(Colored object listings)
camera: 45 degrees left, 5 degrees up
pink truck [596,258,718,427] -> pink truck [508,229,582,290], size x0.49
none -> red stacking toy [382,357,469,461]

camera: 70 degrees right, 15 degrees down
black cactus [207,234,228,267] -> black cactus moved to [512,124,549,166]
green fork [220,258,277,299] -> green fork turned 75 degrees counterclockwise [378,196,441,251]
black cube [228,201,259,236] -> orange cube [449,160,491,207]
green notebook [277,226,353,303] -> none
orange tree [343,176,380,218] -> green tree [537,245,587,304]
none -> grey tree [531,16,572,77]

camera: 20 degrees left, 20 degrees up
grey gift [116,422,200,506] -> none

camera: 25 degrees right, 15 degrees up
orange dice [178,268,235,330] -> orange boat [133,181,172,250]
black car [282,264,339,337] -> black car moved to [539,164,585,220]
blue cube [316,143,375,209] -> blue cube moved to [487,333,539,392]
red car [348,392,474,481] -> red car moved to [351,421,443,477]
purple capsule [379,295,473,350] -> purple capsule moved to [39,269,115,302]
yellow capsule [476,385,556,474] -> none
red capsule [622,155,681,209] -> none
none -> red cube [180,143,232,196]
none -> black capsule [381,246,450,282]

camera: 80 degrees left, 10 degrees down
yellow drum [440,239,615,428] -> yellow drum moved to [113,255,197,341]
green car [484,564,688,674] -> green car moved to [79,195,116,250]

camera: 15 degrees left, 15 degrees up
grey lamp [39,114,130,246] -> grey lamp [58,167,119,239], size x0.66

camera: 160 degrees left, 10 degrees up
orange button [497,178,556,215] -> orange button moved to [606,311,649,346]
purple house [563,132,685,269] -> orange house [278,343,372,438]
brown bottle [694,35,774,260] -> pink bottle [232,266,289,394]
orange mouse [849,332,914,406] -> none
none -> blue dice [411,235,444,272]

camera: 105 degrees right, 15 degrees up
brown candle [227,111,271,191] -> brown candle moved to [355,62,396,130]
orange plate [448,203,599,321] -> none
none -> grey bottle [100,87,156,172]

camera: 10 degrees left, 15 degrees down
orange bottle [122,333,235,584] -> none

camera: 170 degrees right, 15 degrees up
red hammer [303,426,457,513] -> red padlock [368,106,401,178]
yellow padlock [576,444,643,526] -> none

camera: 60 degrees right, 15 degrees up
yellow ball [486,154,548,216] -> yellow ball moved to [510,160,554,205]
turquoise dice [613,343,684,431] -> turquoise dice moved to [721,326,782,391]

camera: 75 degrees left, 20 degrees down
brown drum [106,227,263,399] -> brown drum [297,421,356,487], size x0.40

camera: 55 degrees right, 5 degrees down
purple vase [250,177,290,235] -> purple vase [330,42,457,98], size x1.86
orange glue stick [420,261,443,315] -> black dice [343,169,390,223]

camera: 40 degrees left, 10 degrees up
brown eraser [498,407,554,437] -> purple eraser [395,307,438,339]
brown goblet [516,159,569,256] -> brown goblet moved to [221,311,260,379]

Task to carry out:
With "moved" as the search word, count the matching lines in the records and give the number alone.

Expected output:
12